> Task to complete
For this exercise, retype the lines from the one that holds "purple star: (91, 340) -> (235, 530), moved" through the one that holds "purple line: (402, 83) -> (587, 144), moved" in the records below, both included, exactly and without pictures.

────

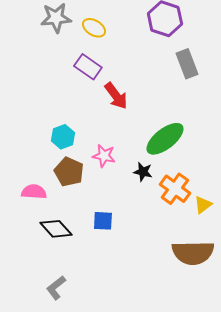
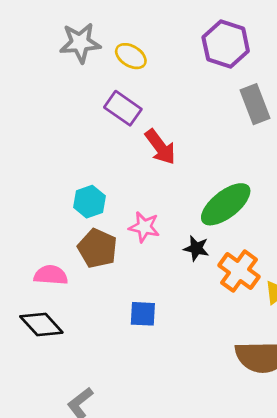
black diamond: (56, 229) -> (41, 324), moved

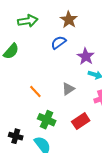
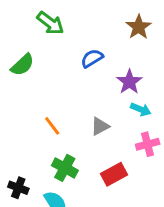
brown star: (69, 20) -> (139, 27), moved
green arrow: (28, 21) -> (50, 23), turned 42

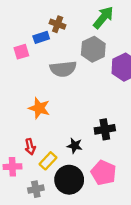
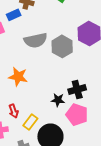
gray hexagon: (93, 49) -> (62, 46), moved
black star: (75, 146) -> (58, 100), moved
pink pentagon: (104, 173) -> (77, 115), moved

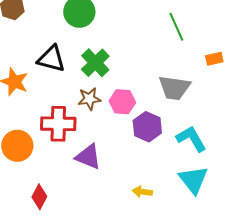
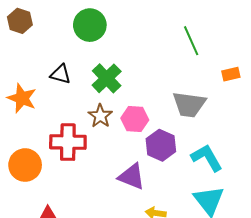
black triangle: (51, 59) -> (61, 74), size x0.7
brown star: (89, 99) -> (100, 116), turned -30
purple triangle: (88, 157) -> (132, 177), moved

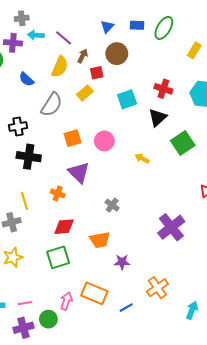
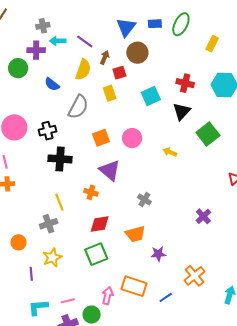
blue triangle: (107, 27) -> (126, 27), size x1.5
yellow rectangle: (85, 93) -> (110, 93), turned -63
purple cross: (171, 227) -> (203, 216), size x0.6

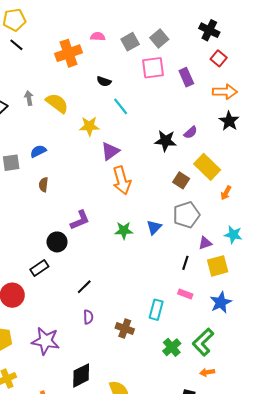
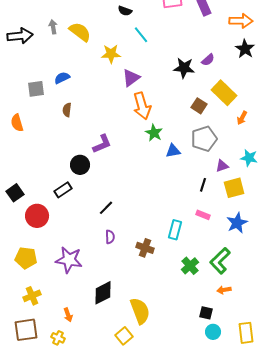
blue triangle: (154, 227) -> (173, 151), turned 35
green star: (124, 230) -> (154, 133), moved, turned 30

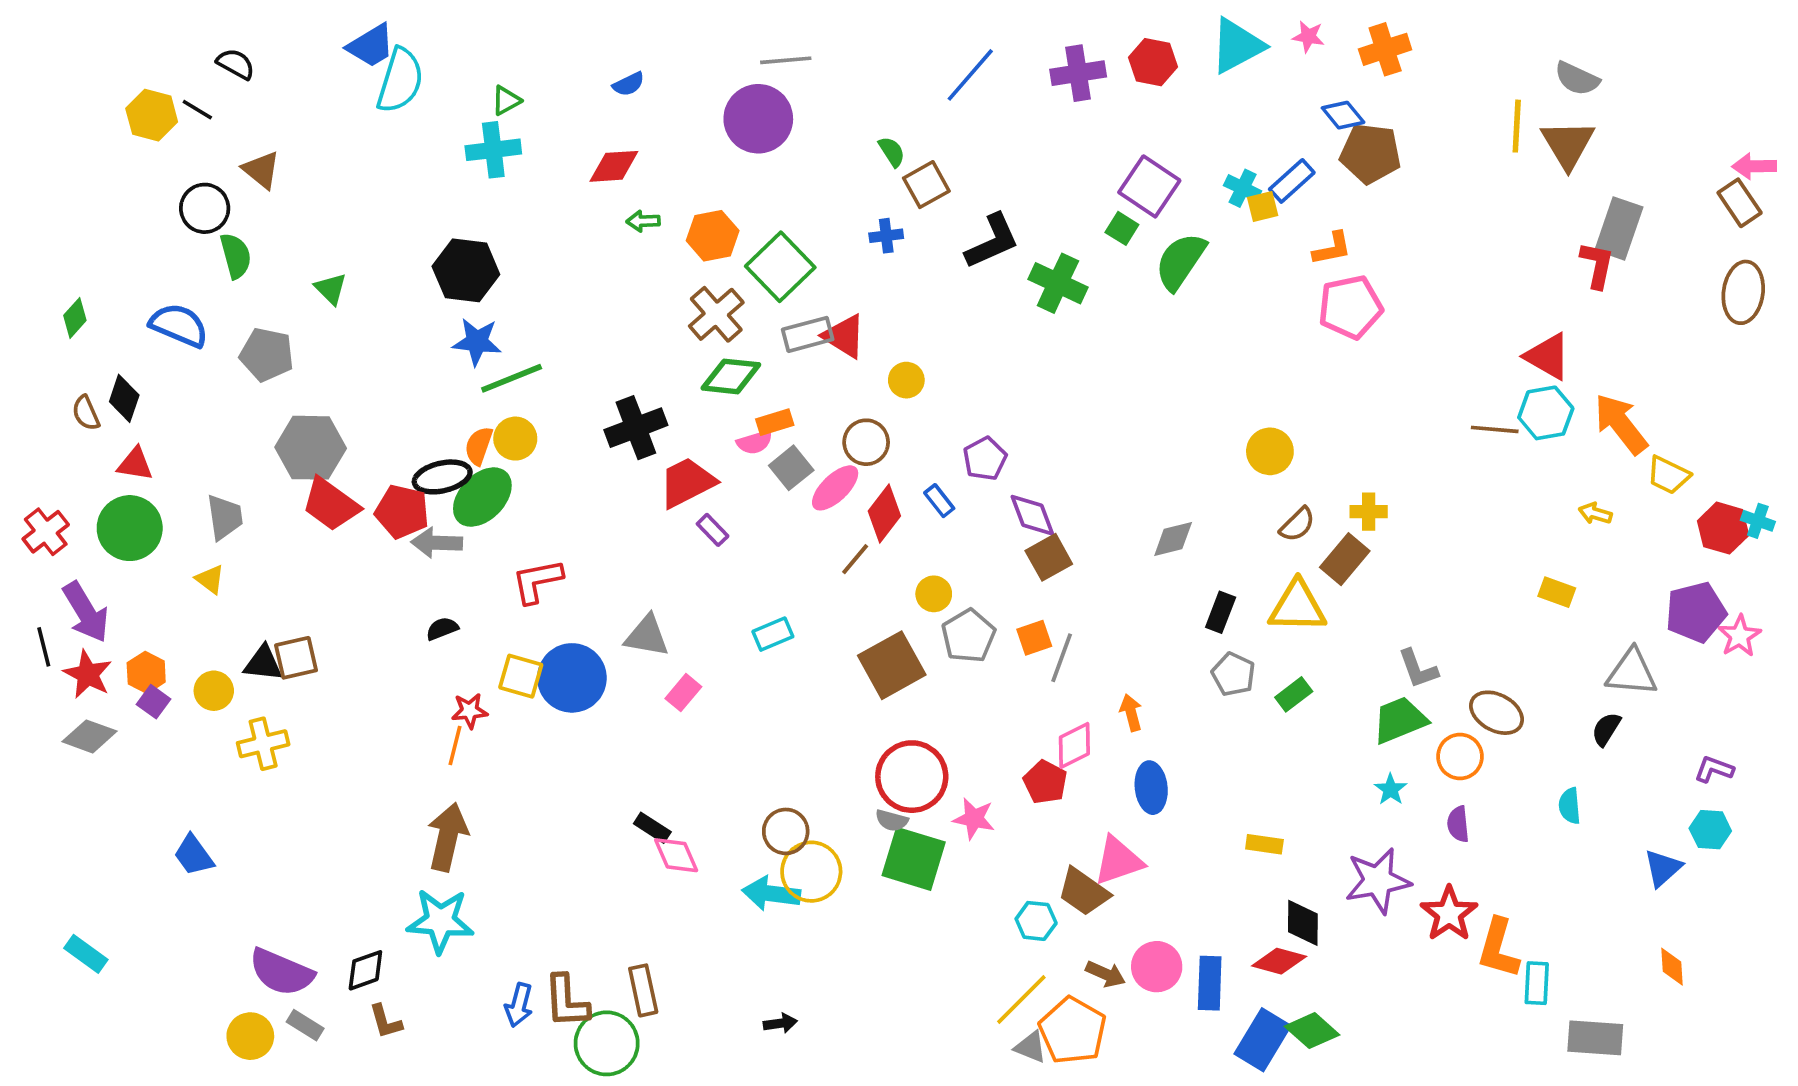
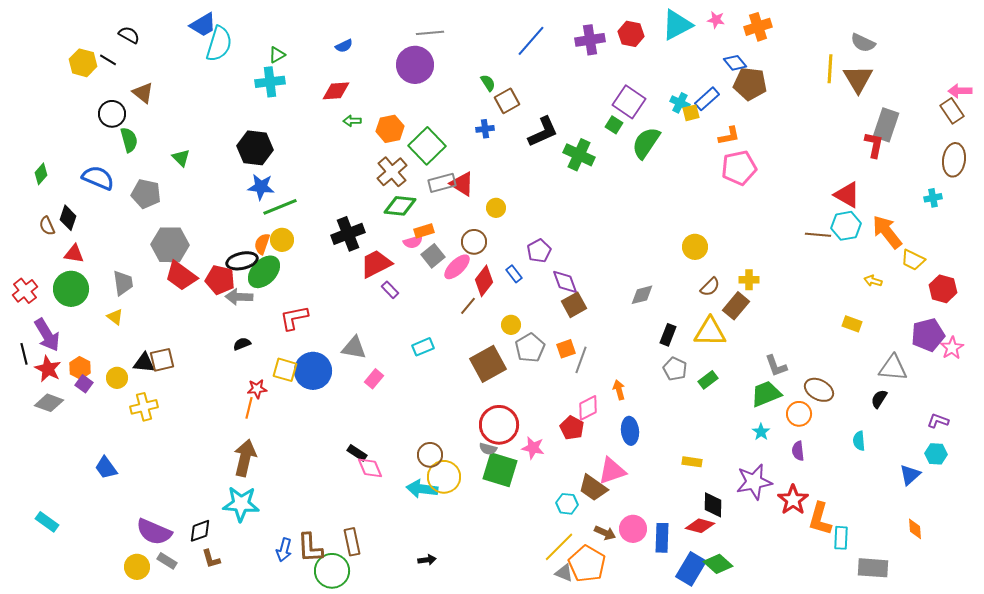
cyan cross: (1758, 521) -> (933, 198), moved, turned -30

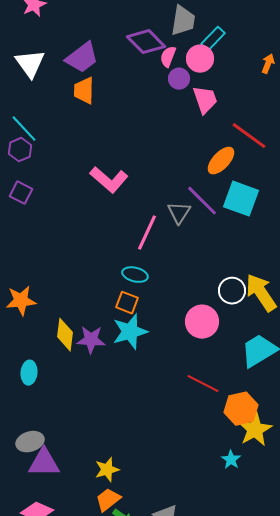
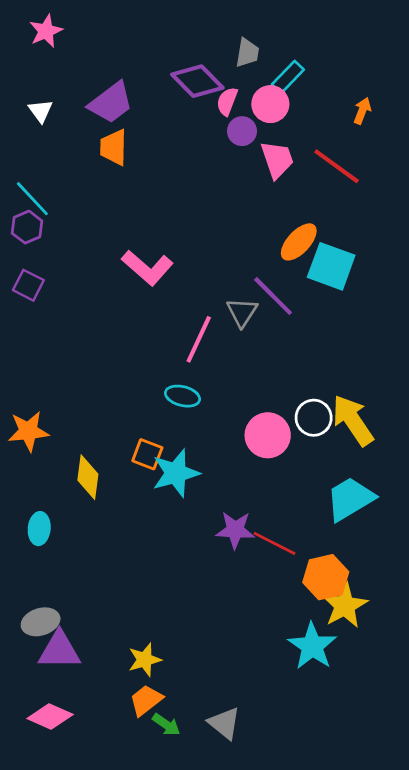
gray trapezoid: (183, 21) -> (247, 53), size x0.7
white triangle: (30, 64) -> (41, 111), size x0.6
red line: (249, 136) -> (337, 166), moved
cyan square: (241, 199) -> (331, 266), moved
orange square: (127, 303) -> (147, 454), moved
pink circle: (202, 322) -> (268, 435), moved
purple star: (91, 340) -> (235, 530), moved
cyan star: (231, 460) -> (312, 646), size x1.8

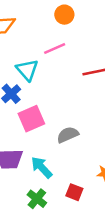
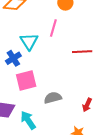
pink line: (55, 48) -> (53, 28), turned -60

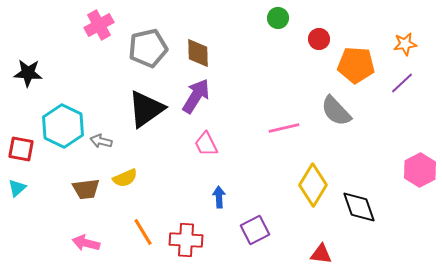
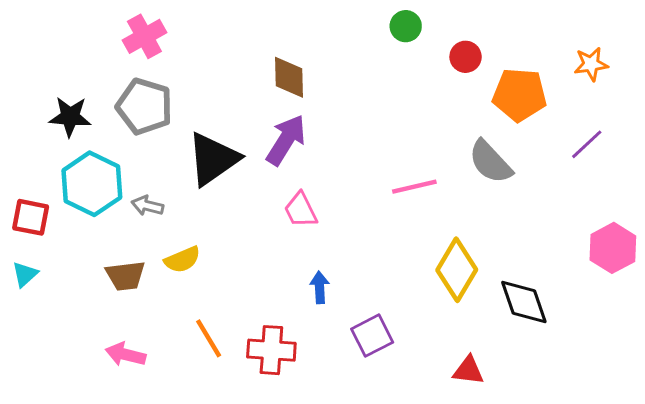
gray pentagon: (148, 48) -> (144, 106), moved, turned 30
black star: (28, 73) -> (70, 117), moved
purple line: (402, 83) -> (587, 144), moved

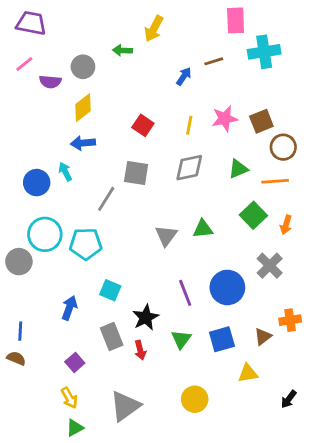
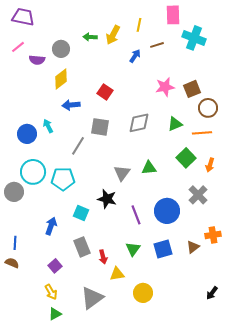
yellow arrow: (154, 29) -> (113, 35), moved
cyan cross: (264, 52) -> (194, 38), turned 30
yellow line: (189, 125) -> (139, 25), moved
blue arrow: (83, 143) -> (71, 105), moved
black star: (146, 317) -> (107, 199), moved, turned -30
yellow triangle: (248, 373) -> (117, 274), moved

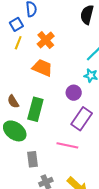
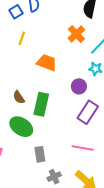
blue square: (16, 24) -> (16, 12), moved
orange cross: (46, 40) -> (76, 34), moved
pink line: (67, 145) -> (83, 148), moved

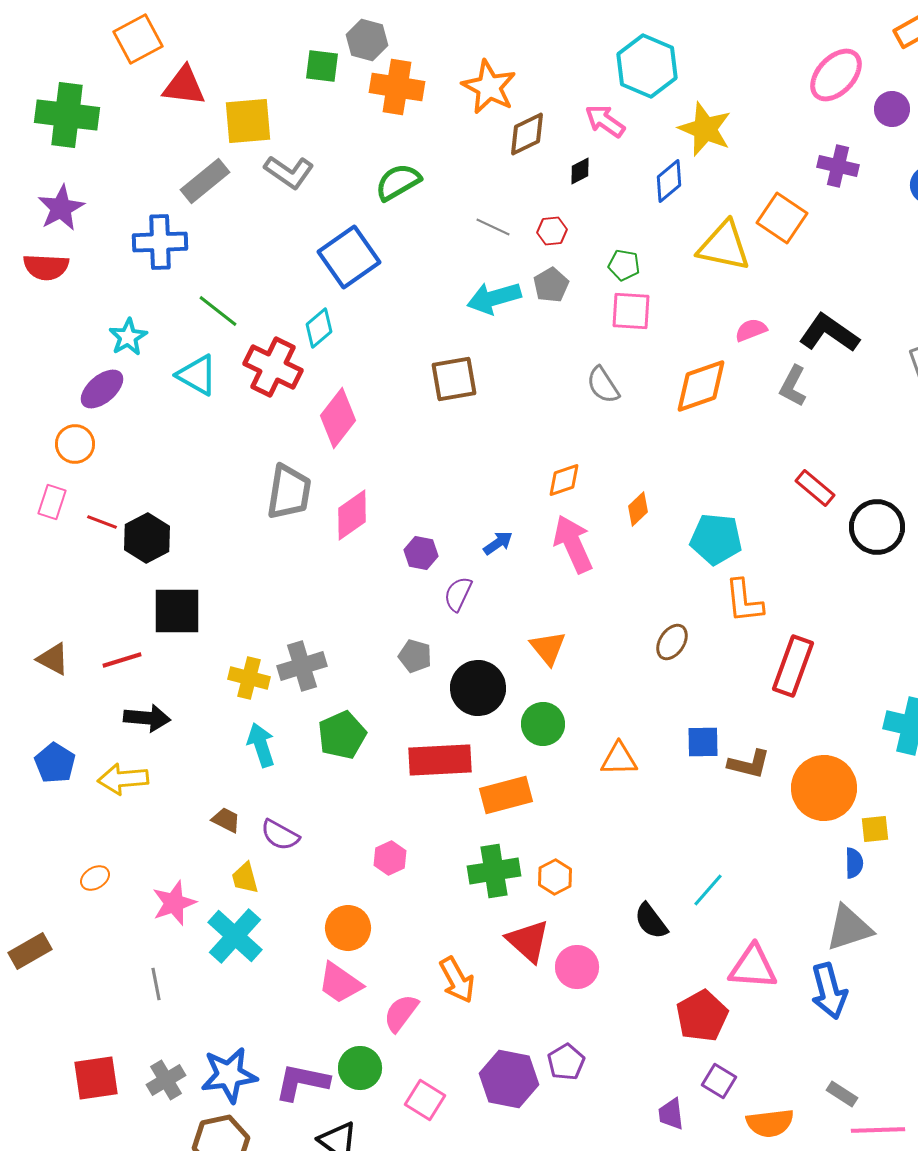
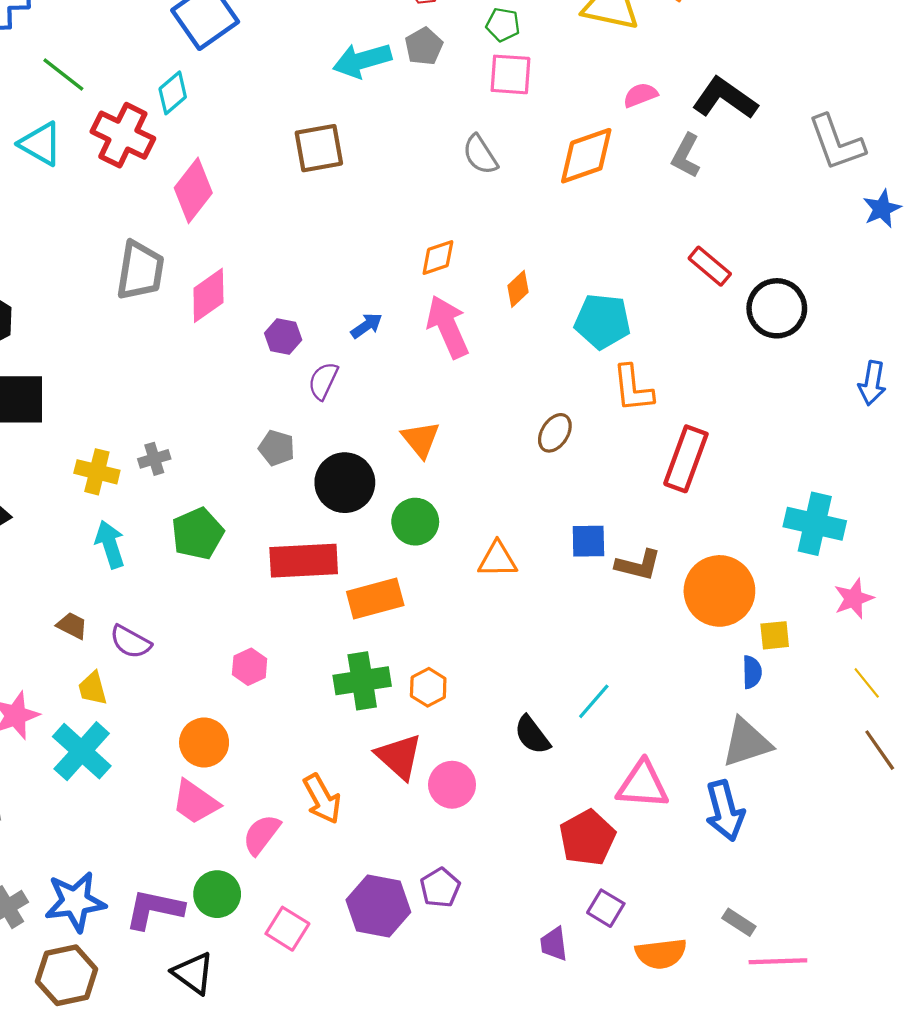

────

> Completed task
purple star: (91, 340) -> (235, 530), moved
cyan star: (231, 460) -> (312, 646), size x1.8

pink line: (55, 48) -> (53, 28), turned -60

gray pentagon: (148, 48) -> (144, 106), moved, turned 30
black star: (28, 73) -> (70, 117), moved
purple line: (402, 83) -> (587, 144), moved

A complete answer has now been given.